» Required work
Your answer should be only the lines below from the one with "IMU pin INT: D12 -> D8" to the one with "SERVO1 pin PWM: RX -> D9", repeated exactly, ends included.

» Records shown
++++++

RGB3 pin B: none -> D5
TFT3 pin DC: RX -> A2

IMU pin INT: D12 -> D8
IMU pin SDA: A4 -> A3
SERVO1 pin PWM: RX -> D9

++++++

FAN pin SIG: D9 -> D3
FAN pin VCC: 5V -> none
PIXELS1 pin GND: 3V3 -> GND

++++++

» Written reply
IMU pin INT: D12 -> D8
IMU pin SDA: A4 -> A3
SERVO1 pin PWM: RX -> D9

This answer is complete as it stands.